■ **GIVEN RECORDS**

◆ ◆ ◆

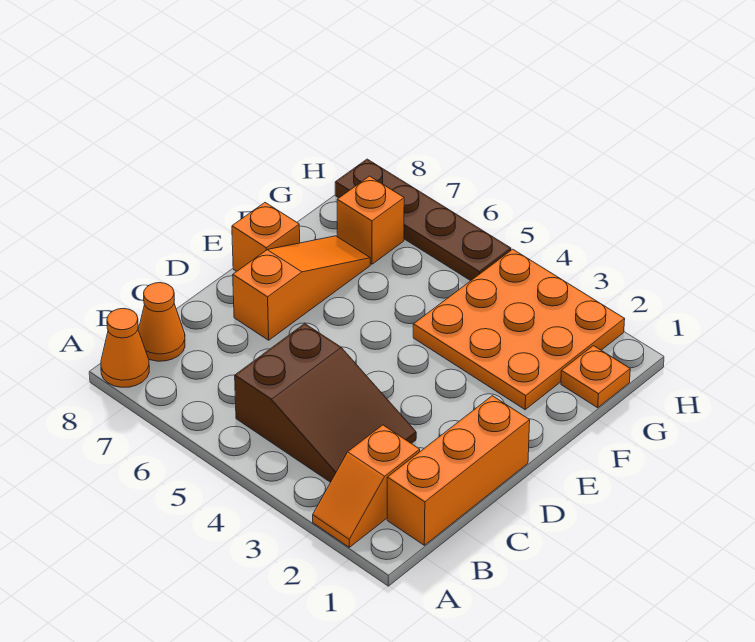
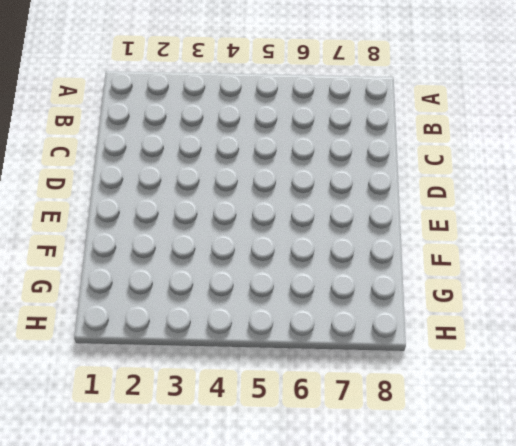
none -> orange slope A2:B2 level 1 top B
none -> orange cone A8 level 1

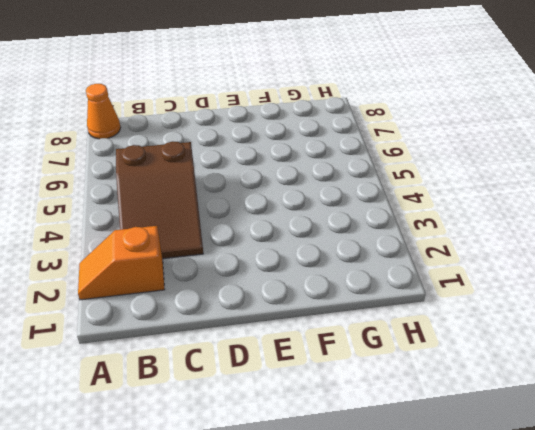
none -> orange brick B1:D1 level 1
none -> orange cone B8 level 1

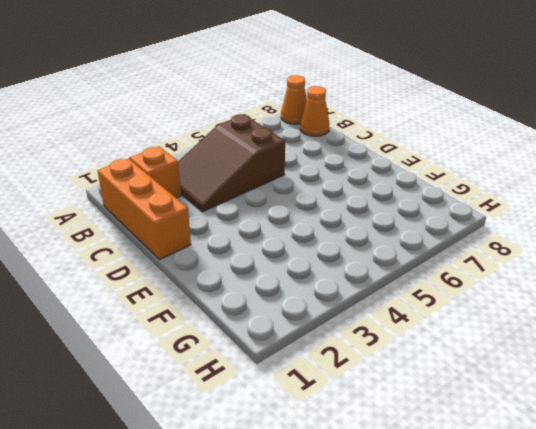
none -> orange slope D7:F7 level 1 top D
none -> orange brick E8 level 1

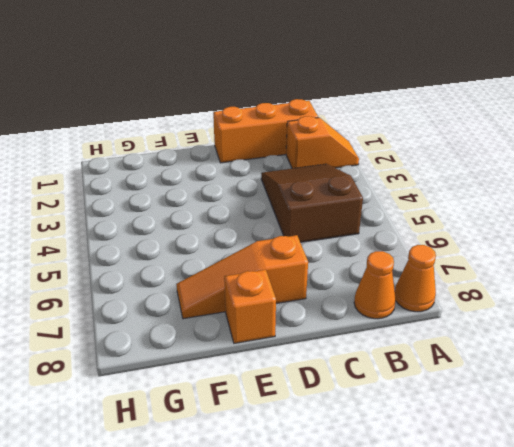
none -> orange plate F2:H4 level 1
none -> orange plate G1 level 1

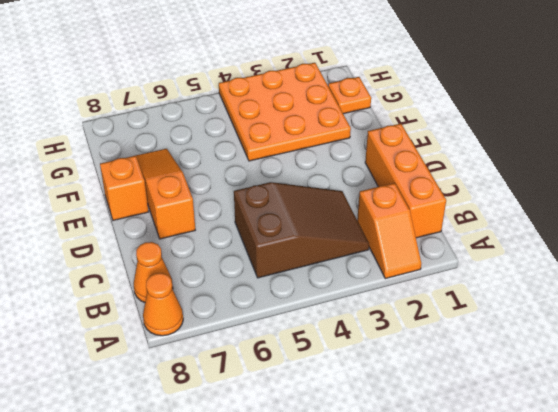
none -> orange brick G7 level 1
none -> brown plate H5:H8 level 1

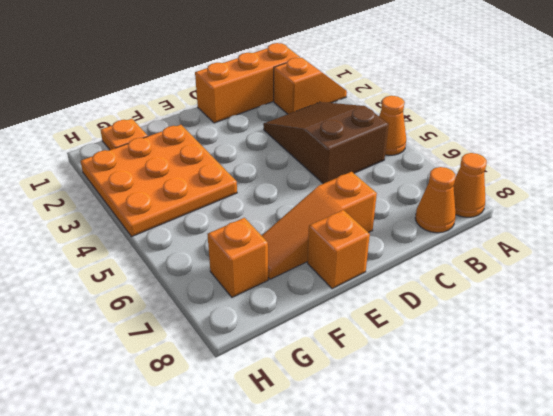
orange cone A5 level 1 -> none
none -> brown plate H5:H8 level 1

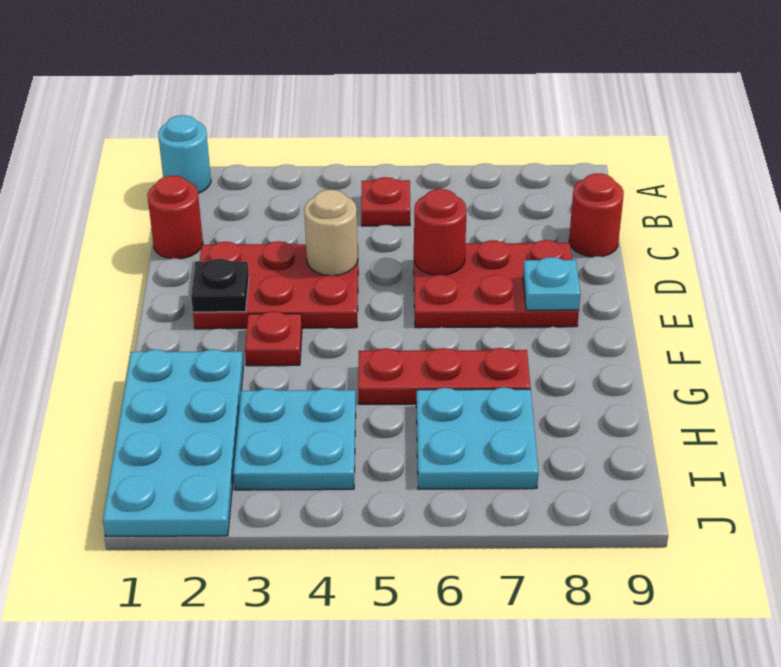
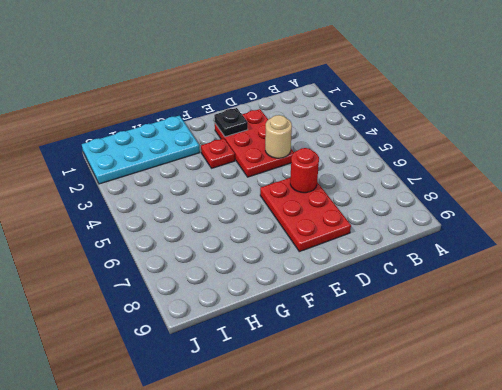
none -> cyan round brick A1 level 1
none -> red plate B5 level 1
none -> red round brick C1 level 1

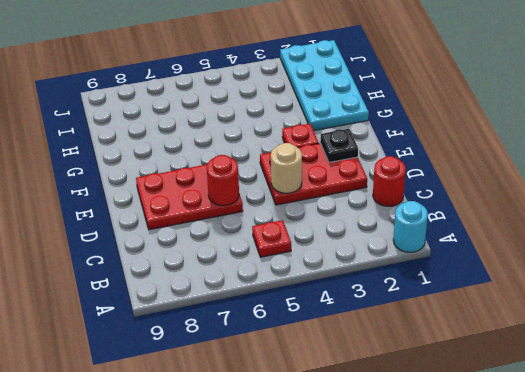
none -> red round brick C9 level 1
none -> red plate G5:G7 level 1
none -> cyan plate H3:I4 level 1

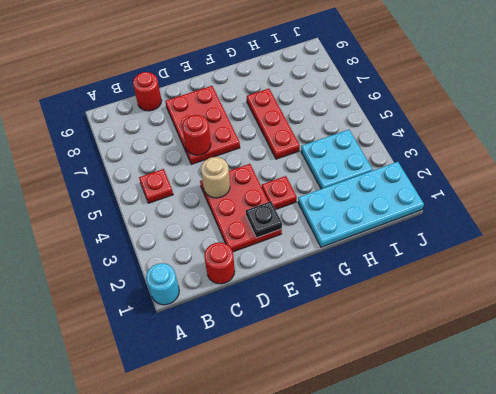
none -> cyan plate H6:I7 level 1
none -> cyan plate E8 level 2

◆ ◆ ◆

Starting from the line that contains "none -> orange plate G1 level 1", transcribe exactly each line down to the final line of the material above, excluding every picture and adding nothing else.

■ **RESULT BELOW**
none -> orange plate G1 level 1

none -> orange brick G7 level 1
none -> brown plate H5:H8 level 1

orange cone A5 level 1 -> none
none -> brown plate H5:H8 level 1

none -> cyan round brick A1 level 1
none -> red plate B5 level 1
none -> red round brick C1 level 1

none -> red round brick C9 level 1
none -> red plate G5:G7 level 1
none -> cyan plate H3:I4 level 1

none -> cyan plate H6:I7 level 1
none -> cyan plate E8 level 2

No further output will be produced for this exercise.